• What is needed
Copy everything in the data below exactly except the pictures.

• Provided material
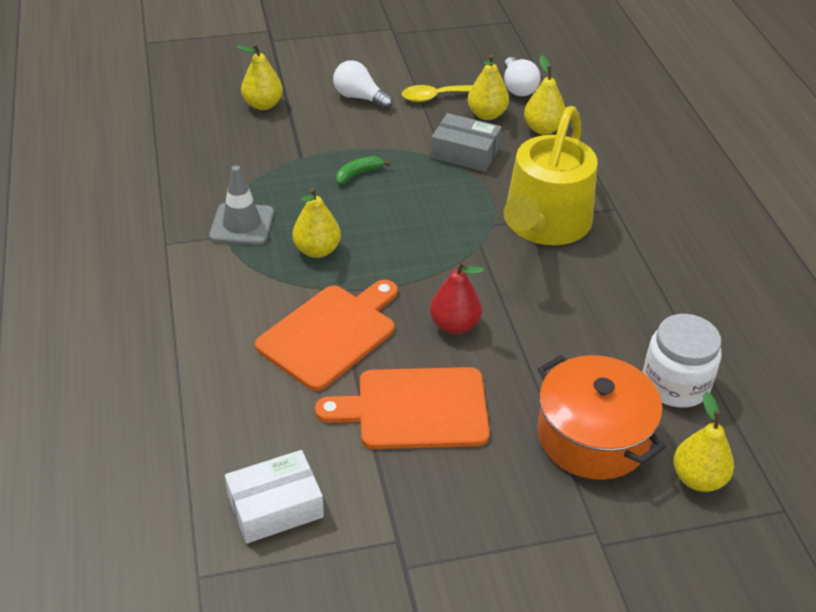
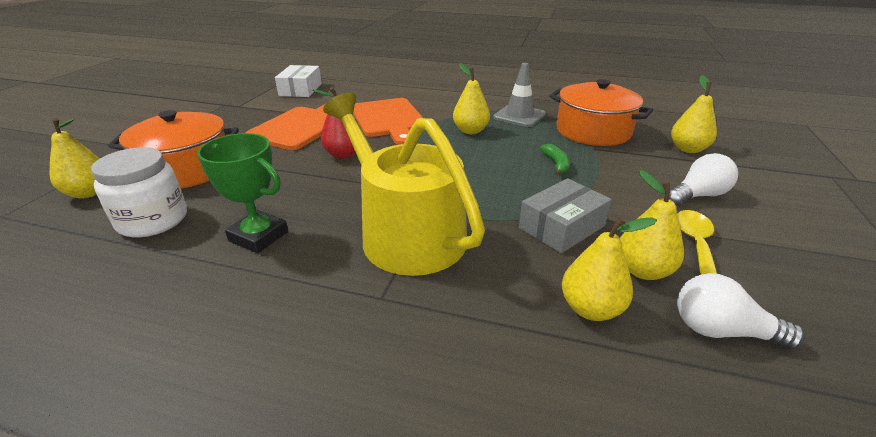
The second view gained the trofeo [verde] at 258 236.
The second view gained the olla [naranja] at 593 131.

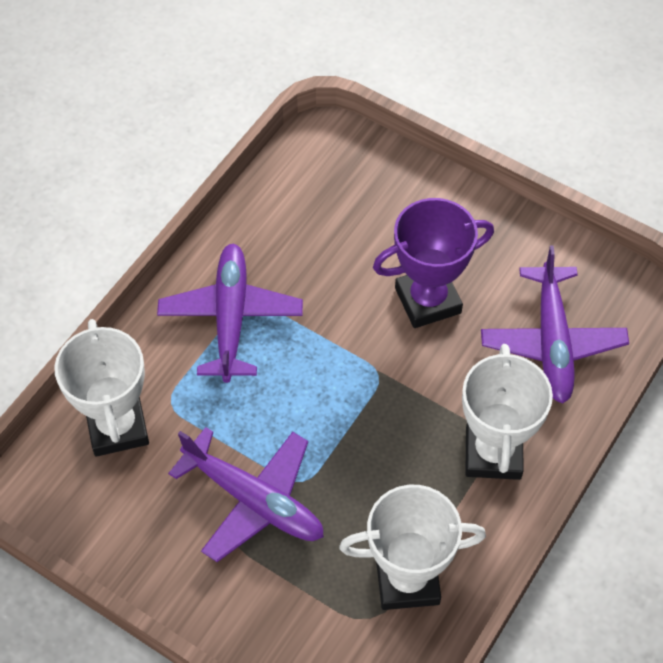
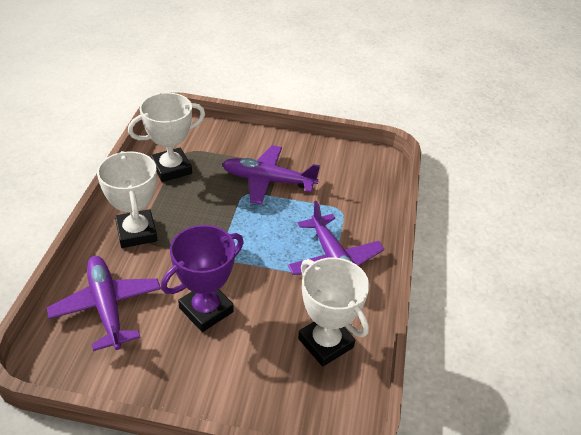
The trofeo [blanco] ended up elsewhere, having gone from 117 427 to 325 343.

• Response to this task
The second view gained the trofeo [verde] at 258 236.
The second view gained the olla [naranja] at 593 131.

The trofeo [blanco] ended up elsewhere, having gone from 117 427 to 325 343.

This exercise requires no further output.